[Saved entries]
════════

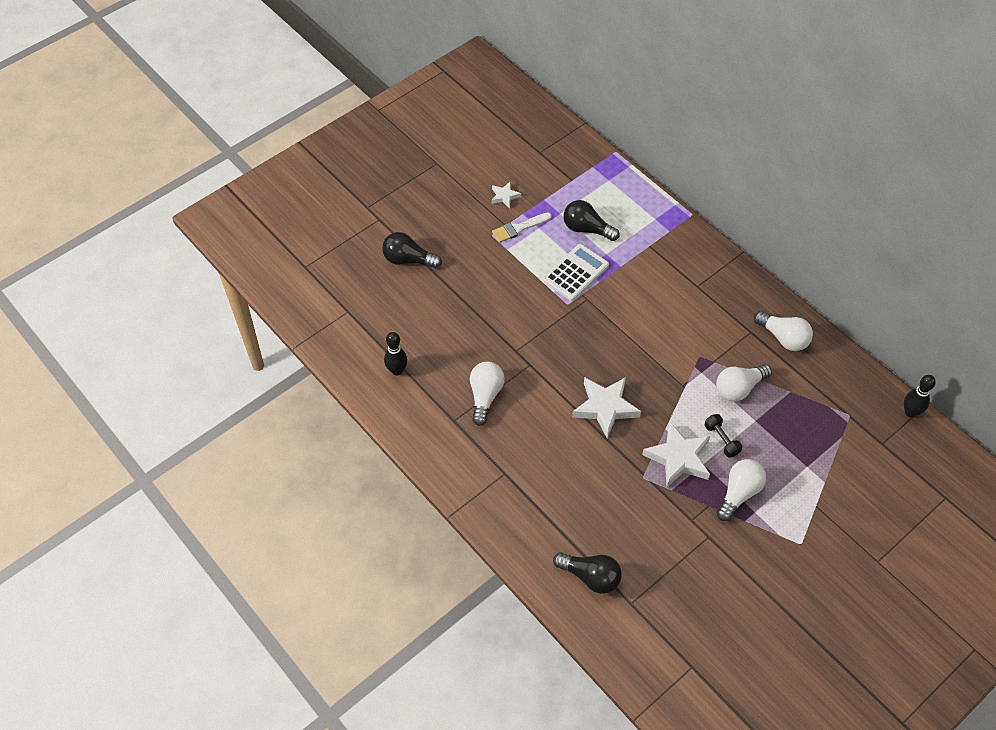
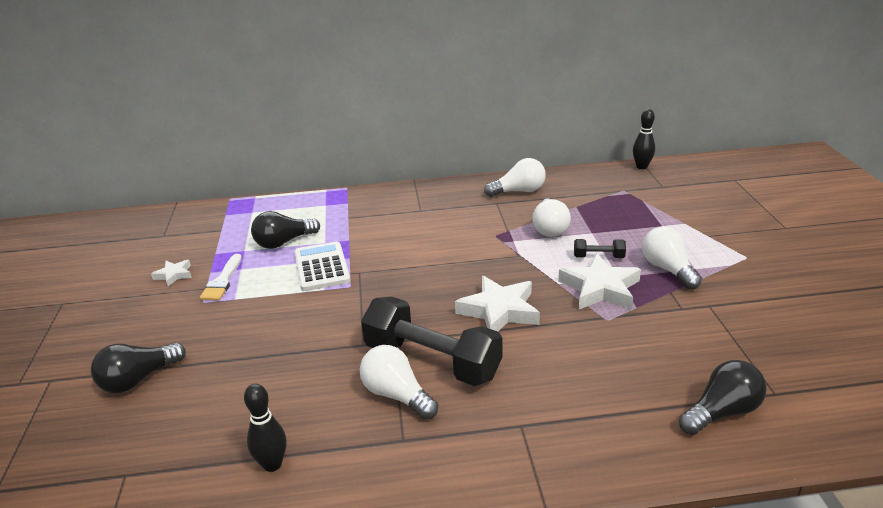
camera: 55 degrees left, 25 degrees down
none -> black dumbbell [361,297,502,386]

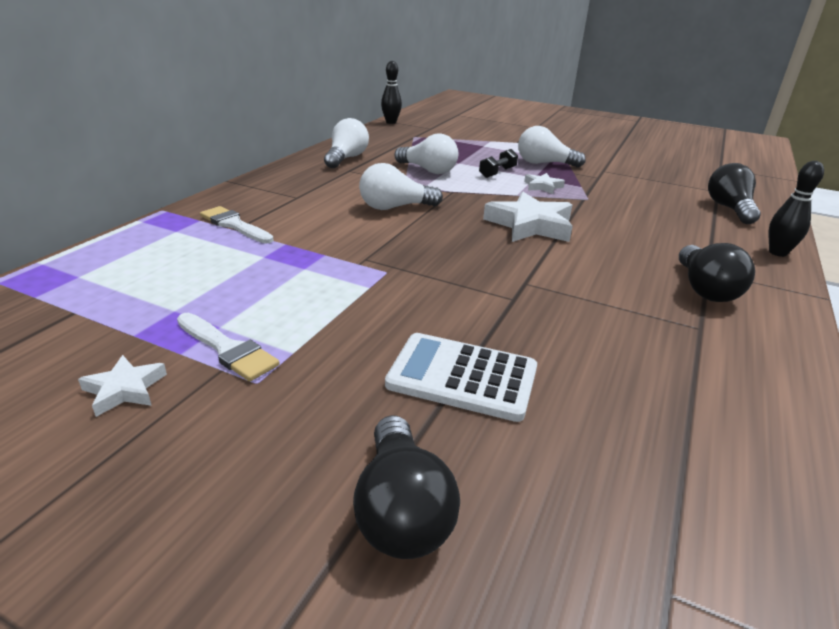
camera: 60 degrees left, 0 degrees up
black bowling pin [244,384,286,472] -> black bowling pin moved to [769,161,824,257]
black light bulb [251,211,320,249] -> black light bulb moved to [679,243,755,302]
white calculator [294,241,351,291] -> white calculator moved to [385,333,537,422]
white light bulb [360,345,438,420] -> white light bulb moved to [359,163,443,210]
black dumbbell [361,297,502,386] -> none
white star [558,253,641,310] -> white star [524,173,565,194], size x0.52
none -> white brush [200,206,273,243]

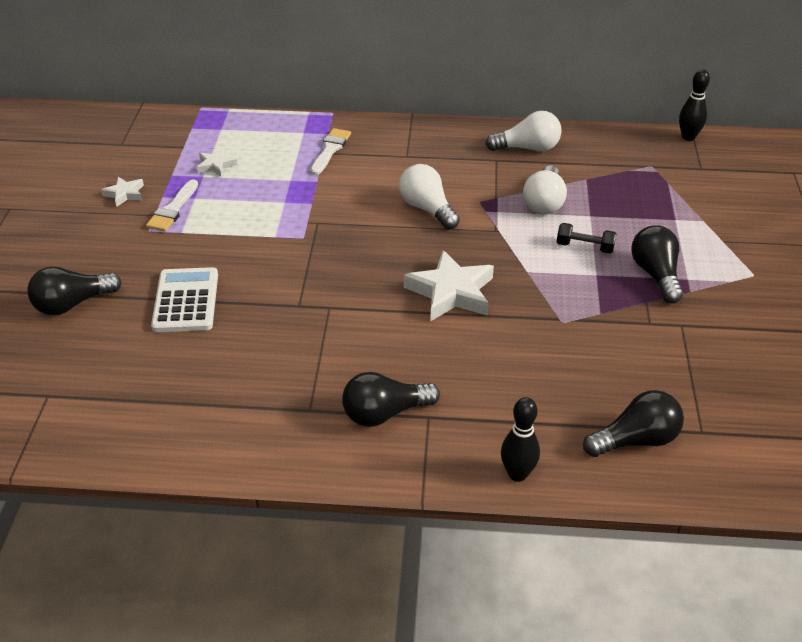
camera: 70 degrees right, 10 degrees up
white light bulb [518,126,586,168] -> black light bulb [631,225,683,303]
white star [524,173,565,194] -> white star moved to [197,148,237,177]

════════

_Your instructions_:
Every line from the one containing "white star [558,253,641,310]" to the final line of the records must be transcribed exactly, both ends included, with the pictures left out.

_Your response_:
white star [558,253,641,310] -> white star [524,173,565,194], size x0.52
none -> white brush [200,206,273,243]

camera: 70 degrees right, 10 degrees up
white light bulb [518,126,586,168] -> black light bulb [631,225,683,303]
white star [524,173,565,194] -> white star moved to [197,148,237,177]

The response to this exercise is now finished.